When you have gone through the records below, state only how many lines include the word "rocket".

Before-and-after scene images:
*** Begin section ***

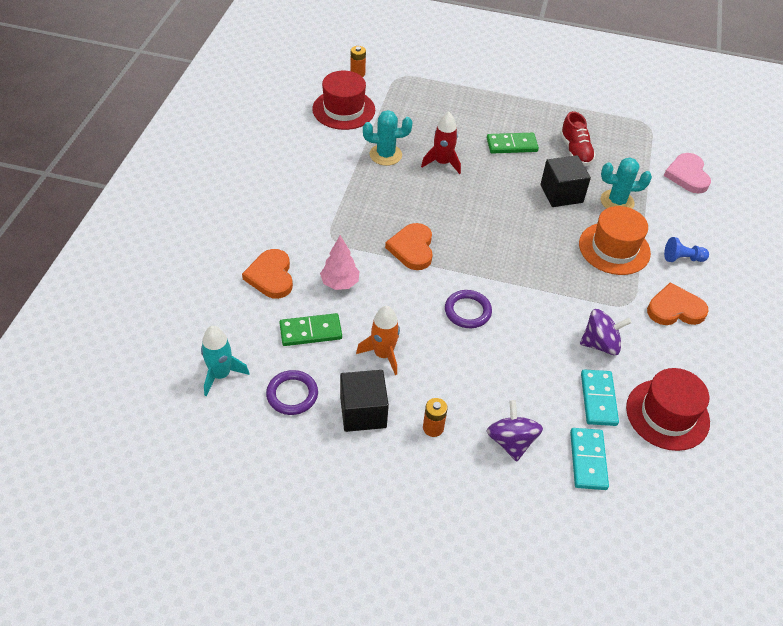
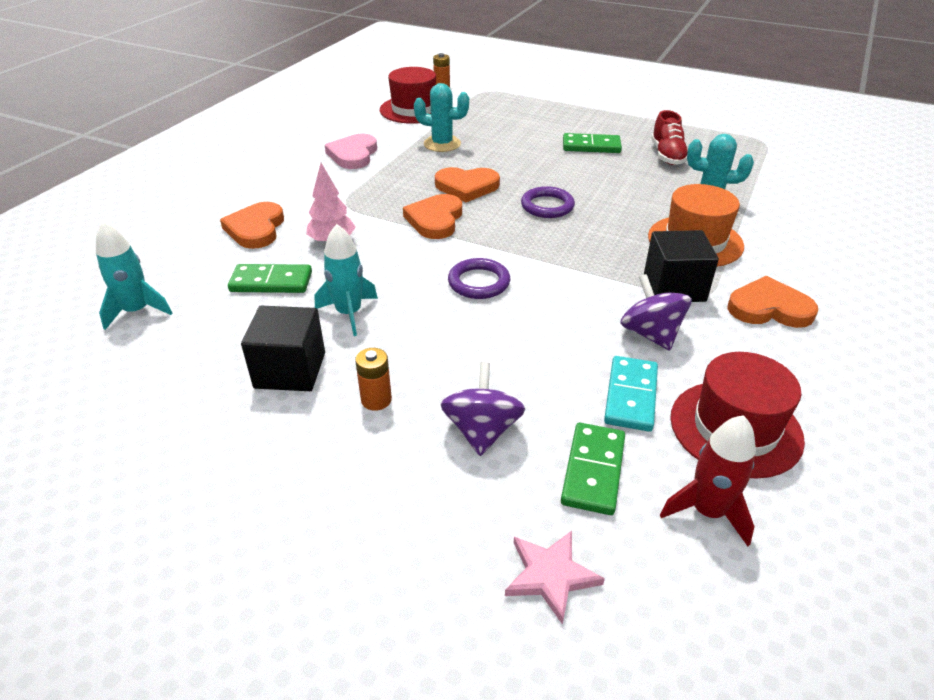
camera: 15 degrees right, 10 degrees down
(292, 394) = (210, 341): purple ring -> purple ring (547, 206)
(383, 354) = (349, 313): orange rocket -> turquoise rocket
(424, 207) = (467, 187): none -> orange heart
(442, 163) = (504, 154): red rocket -> red rocket (707, 511)
(561, 194) = (639, 188): black cube -> black cube (674, 287)
(581, 534) = (550, 576): none -> pink star
(588, 460) = (593, 470): turquoise domino -> green domino
(600, 344) = (650, 334): purple spinning top -> purple spinning top turned 120 degrees counterclockwise
(682, 258) = (788, 258): blue pawn -> none
(687, 175) = (807, 185): pink heart -> pink heart (353, 155)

*** End section ***

YOUR SOLUTION: 2